What the exercise asks — Below are several records. Retype exactly those lines running from the one with "D5: diode 1N914" through the one with "R206: 91k (VCC, n16) -> 470k (VCC, n16)", end lines included, and no others.
----------------
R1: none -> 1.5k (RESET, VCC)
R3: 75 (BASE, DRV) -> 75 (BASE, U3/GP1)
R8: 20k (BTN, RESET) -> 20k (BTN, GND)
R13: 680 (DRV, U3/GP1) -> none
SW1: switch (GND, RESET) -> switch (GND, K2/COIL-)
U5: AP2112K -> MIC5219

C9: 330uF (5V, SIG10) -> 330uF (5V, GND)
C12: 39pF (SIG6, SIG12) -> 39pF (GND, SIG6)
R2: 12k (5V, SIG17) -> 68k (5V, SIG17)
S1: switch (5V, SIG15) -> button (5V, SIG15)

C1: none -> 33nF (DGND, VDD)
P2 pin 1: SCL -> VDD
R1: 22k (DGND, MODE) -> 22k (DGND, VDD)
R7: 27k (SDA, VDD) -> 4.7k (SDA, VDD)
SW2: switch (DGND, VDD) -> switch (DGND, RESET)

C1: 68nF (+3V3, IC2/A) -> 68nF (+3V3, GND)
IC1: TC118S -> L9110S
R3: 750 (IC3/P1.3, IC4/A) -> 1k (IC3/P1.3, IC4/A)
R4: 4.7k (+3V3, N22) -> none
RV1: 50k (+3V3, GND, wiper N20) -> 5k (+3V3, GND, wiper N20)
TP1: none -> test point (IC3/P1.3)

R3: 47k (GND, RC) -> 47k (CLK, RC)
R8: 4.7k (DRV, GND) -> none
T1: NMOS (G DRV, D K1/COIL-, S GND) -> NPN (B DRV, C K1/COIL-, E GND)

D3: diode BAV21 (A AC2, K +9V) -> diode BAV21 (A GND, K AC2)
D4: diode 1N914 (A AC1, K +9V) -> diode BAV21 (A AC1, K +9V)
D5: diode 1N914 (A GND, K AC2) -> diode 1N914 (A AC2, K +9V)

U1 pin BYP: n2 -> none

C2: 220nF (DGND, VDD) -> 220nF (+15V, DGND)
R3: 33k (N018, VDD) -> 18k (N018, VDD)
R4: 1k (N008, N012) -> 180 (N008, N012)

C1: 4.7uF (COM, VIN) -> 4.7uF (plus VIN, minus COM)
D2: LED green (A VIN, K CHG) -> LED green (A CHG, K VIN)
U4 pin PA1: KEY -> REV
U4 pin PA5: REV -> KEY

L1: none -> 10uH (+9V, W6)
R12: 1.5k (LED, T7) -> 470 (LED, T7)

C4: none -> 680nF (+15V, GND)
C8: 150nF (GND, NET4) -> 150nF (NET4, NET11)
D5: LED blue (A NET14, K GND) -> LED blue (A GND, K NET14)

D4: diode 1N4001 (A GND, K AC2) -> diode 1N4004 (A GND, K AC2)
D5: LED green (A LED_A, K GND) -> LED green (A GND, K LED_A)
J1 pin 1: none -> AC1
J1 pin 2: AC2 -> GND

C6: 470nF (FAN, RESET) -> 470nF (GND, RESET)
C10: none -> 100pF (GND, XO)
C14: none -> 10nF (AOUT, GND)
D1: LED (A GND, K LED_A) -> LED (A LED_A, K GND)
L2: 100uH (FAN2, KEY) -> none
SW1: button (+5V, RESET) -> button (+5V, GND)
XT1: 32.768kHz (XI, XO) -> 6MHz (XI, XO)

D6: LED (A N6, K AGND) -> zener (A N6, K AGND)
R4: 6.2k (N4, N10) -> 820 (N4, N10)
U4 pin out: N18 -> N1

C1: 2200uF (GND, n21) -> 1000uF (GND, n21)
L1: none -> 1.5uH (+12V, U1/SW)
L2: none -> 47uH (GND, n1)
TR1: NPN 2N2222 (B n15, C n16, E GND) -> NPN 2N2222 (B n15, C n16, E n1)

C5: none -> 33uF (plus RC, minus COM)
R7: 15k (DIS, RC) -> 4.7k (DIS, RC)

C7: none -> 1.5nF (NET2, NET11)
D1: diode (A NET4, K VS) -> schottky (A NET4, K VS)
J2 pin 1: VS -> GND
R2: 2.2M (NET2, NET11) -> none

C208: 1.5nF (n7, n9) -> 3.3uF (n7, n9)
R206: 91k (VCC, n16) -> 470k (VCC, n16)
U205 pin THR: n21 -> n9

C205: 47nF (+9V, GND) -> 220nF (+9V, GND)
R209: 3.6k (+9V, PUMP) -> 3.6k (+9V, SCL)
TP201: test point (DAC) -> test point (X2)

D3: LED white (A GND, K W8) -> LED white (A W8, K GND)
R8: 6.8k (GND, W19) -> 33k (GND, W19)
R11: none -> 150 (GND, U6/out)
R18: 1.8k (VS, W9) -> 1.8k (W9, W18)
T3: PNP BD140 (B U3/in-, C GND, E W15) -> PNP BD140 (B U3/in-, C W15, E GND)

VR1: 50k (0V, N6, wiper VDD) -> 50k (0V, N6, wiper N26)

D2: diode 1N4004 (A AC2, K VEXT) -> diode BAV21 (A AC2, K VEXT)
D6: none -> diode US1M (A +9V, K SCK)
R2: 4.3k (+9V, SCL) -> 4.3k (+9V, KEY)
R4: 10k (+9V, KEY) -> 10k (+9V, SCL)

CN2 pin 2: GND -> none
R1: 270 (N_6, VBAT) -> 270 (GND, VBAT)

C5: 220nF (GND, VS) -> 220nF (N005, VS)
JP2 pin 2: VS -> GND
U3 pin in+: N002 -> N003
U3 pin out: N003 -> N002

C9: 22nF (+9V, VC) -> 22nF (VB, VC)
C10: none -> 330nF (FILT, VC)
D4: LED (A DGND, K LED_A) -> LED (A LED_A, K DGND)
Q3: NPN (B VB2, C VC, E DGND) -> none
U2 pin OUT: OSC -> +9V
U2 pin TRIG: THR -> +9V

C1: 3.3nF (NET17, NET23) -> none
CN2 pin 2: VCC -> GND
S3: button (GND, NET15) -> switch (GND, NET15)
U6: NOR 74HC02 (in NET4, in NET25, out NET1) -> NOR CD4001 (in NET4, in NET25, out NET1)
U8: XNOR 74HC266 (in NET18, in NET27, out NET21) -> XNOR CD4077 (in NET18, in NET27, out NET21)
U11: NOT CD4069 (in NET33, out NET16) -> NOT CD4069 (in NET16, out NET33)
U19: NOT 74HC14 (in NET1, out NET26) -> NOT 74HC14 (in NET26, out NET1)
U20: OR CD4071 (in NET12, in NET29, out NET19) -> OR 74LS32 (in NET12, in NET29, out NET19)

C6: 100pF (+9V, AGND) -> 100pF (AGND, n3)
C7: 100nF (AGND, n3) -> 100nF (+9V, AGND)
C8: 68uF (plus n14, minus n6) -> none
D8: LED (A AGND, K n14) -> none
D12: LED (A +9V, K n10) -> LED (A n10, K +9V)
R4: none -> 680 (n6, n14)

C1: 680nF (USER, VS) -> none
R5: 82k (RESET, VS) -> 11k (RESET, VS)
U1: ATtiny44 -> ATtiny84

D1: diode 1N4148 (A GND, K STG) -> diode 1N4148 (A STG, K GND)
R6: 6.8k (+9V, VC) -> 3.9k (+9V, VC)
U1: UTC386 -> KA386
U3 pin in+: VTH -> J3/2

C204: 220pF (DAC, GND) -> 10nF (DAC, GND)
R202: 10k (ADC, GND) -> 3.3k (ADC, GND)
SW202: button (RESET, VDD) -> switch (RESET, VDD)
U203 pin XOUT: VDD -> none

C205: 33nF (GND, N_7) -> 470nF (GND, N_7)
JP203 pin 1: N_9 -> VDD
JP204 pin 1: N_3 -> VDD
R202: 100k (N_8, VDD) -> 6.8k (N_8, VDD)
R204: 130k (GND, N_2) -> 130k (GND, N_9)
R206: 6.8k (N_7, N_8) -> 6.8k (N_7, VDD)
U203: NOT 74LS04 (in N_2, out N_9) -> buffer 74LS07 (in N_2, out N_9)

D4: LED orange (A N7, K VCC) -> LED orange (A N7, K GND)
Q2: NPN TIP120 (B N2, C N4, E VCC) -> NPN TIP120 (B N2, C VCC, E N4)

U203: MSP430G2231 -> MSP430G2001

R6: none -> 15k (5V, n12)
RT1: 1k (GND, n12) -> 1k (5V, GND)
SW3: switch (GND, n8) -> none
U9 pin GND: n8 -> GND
----------------
Your response —
D5: diode 1N914 (A GND, K AC2) -> diode 1N914 (A AC2, K +9V)

U1 pin BYP: n2 -> none

C2: 220nF (DGND, VDD) -> 220nF (+15V, DGND)
R3: 33k (N018, VDD) -> 18k (N018, VDD)
R4: 1k (N008, N012) -> 180 (N008, N012)

C1: 4.7uF (COM, VIN) -> 4.7uF (plus VIN, minus COM)
D2: LED green (A VIN, K CHG) -> LED green (A CHG, K VIN)
U4 pin PA1: KEY -> REV
U4 pin PA5: REV -> KEY

L1: none -> 10uH (+9V, W6)
R12: 1.5k (LED, T7) -> 470 (LED, T7)

C4: none -> 680nF (+15V, GND)
C8: 150nF (GND, NET4) -> 150nF (NET4, NET11)
D5: LED blue (A NET14, K GND) -> LED blue (A GND, K NET14)

D4: diode 1N4001 (A GND, K AC2) -> diode 1N4004 (A GND, K AC2)
D5: LED green (A LED_A, K GND) -> LED green (A GND, K LED_A)
J1 pin 1: none -> AC1
J1 pin 2: AC2 -> GND

C6: 470nF (FAN, RESET) -> 470nF (GND, RESET)
C10: none -> 100pF (GND, XO)
C14: none -> 10nF (AOUT, GND)
D1: LED (A GND, K LED_A) -> LED (A LED_A, K GND)
L2: 100uH (FAN2, KEY) -> none
SW1: button (+5V, RESET) -> button (+5V, GND)
XT1: 32.768kHz (XI, XO) -> 6MHz (XI, XO)

D6: LED (A N6, K AGND) -> zener (A N6, K AGND)
R4: 6.2k (N4, N10) -> 820 (N4, N10)
U4 pin out: N18 -> N1

C1: 2200uF (GND, n21) -> 1000uF (GND, n21)
L1: none -> 1.5uH (+12V, U1/SW)
L2: none -> 47uH (GND, n1)
TR1: NPN 2N2222 (B n15, C n16, E GND) -> NPN 2N2222 (B n15, C n16, E n1)

C5: none -> 33uF (plus RC, minus COM)
R7: 15k (DIS, RC) -> 4.7k (DIS, RC)

C7: none -> 1.5nF (NET2, NET11)
D1: diode (A NET4, K VS) -> schottky (A NET4, K VS)
J2 pin 1: VS -> GND
R2: 2.2M (NET2, NET11) -> none

C208: 1.5nF (n7, n9) -> 3.3uF (n7, n9)
R206: 91k (VCC, n16) -> 470k (VCC, n16)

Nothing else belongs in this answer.